[Content revision data]
++++

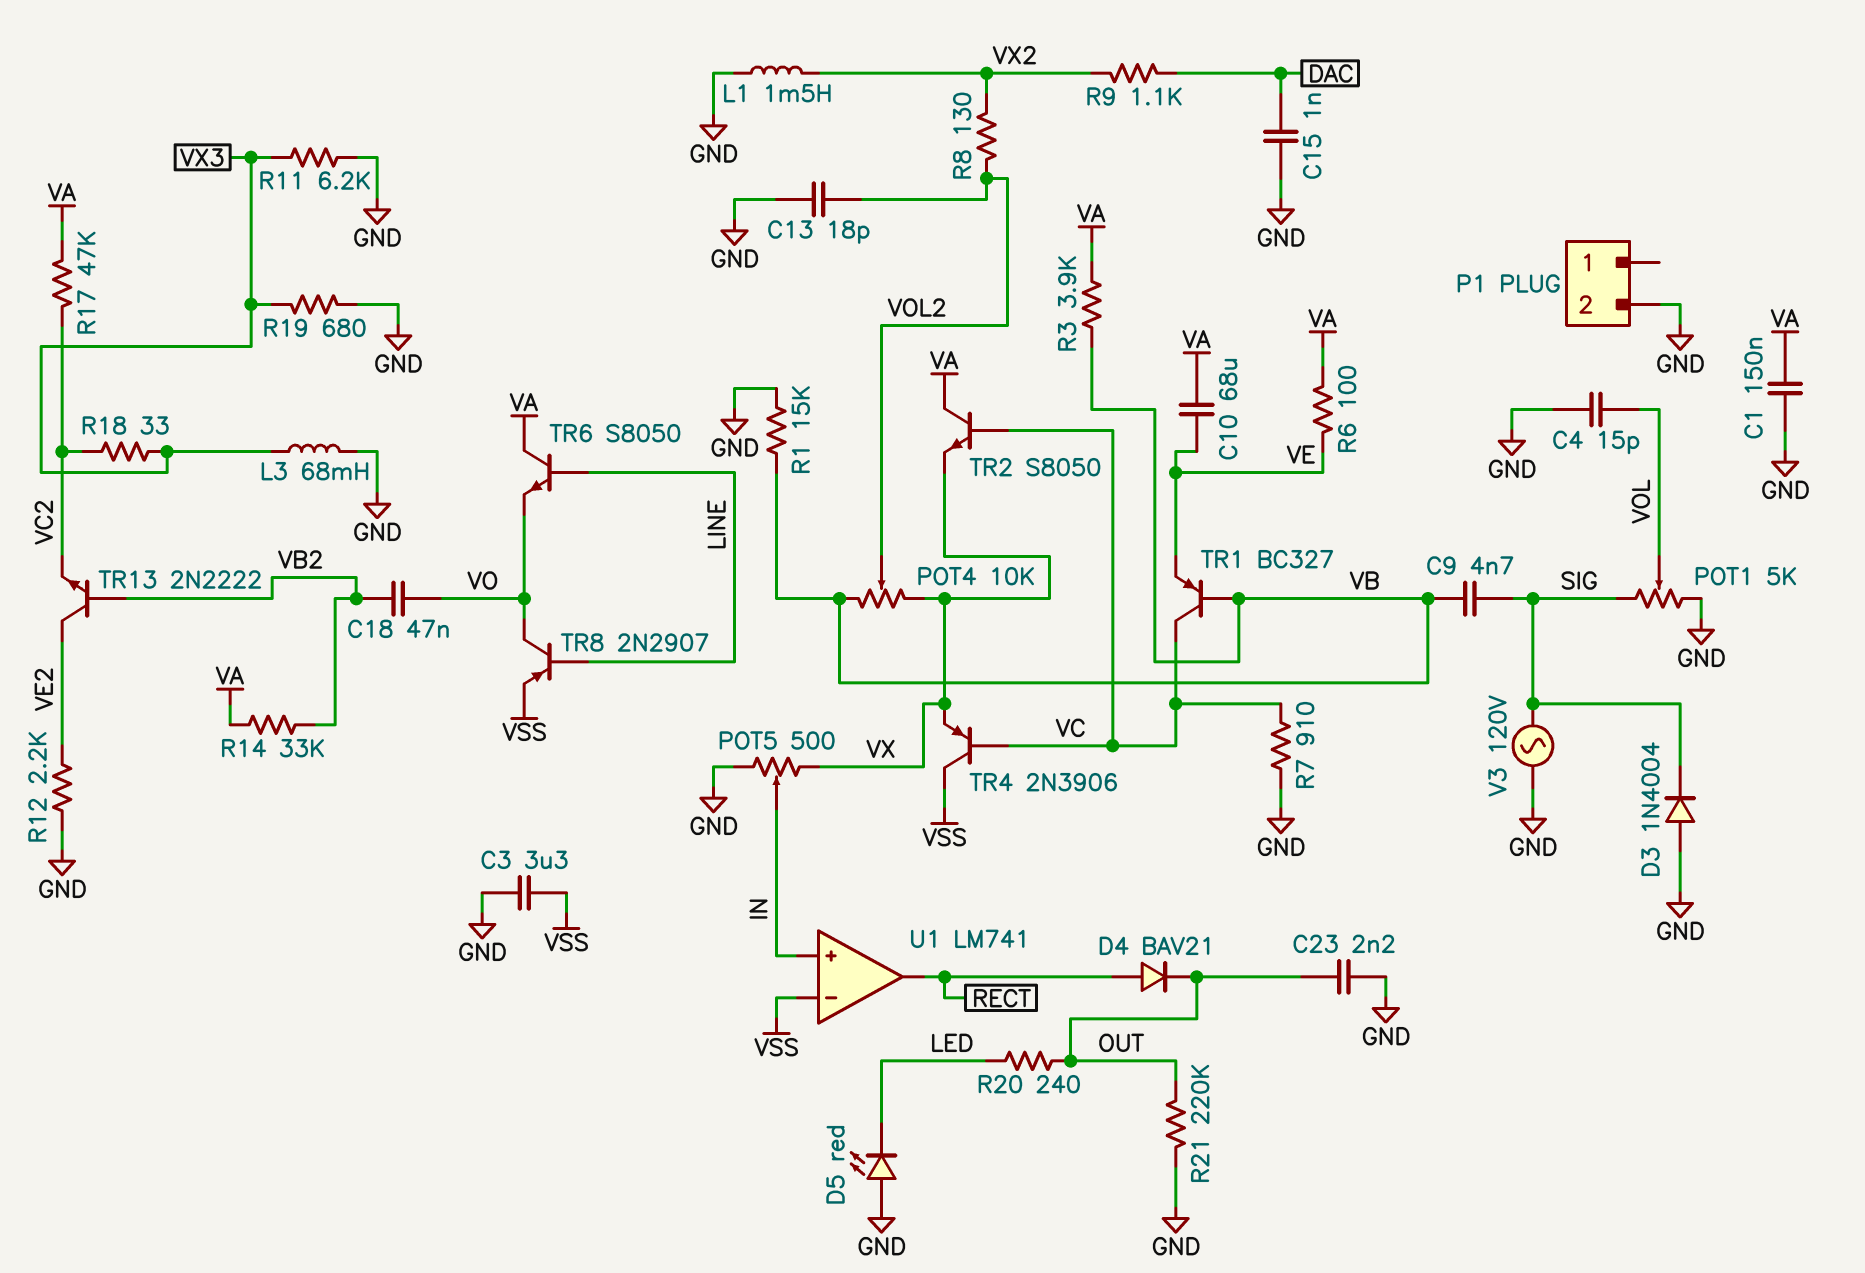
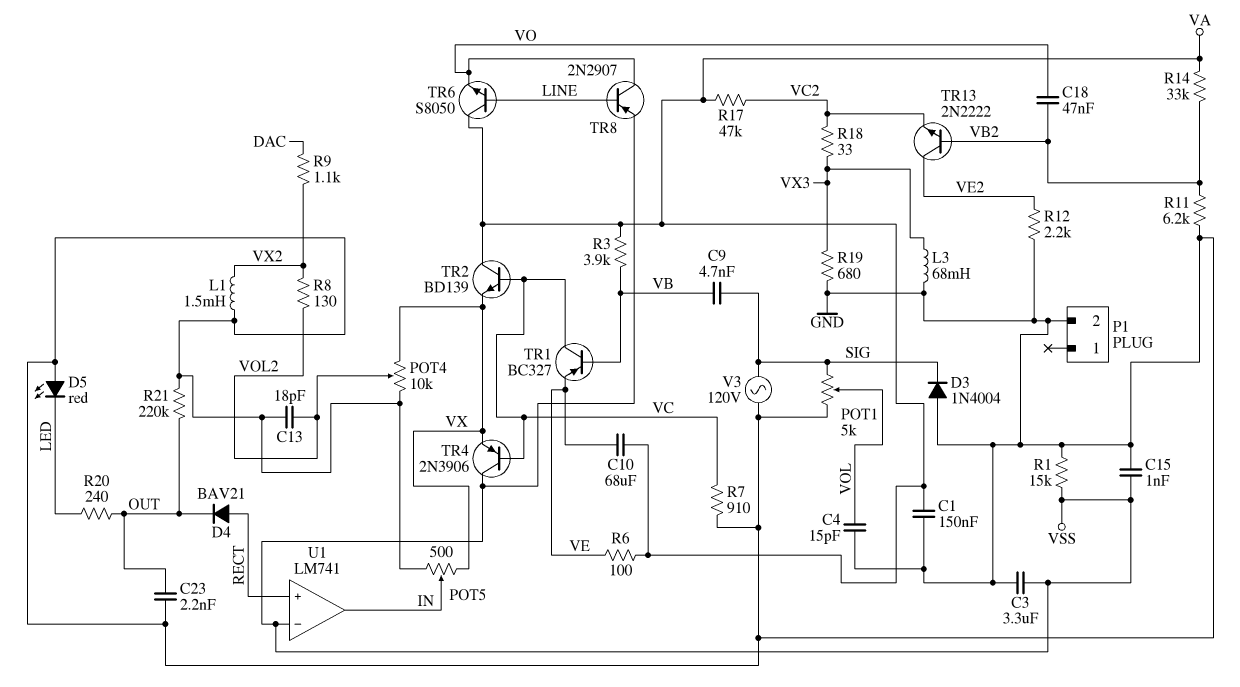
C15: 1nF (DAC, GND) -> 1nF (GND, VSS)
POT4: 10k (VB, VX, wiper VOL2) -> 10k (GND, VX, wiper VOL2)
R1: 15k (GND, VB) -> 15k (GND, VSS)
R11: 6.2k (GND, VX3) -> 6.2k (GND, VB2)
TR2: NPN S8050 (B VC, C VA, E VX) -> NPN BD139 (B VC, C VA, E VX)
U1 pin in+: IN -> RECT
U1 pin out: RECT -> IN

++++

Transcribe all of the data above verbatim but omit every picture.

RESPONSE BELOW –
C15: 1nF (DAC, GND) -> 1nF (GND, VSS)
POT4: 10k (VB, VX, wiper VOL2) -> 10k (GND, VX, wiper VOL2)
R1: 15k (GND, VB) -> 15k (GND, VSS)
R11: 6.2k (GND, VX3) -> 6.2k (GND, VB2)
TR2: NPN S8050 (B VC, C VA, E VX) -> NPN BD139 (B VC, C VA, E VX)
U1 pin in+: IN -> RECT
U1 pin out: RECT -> IN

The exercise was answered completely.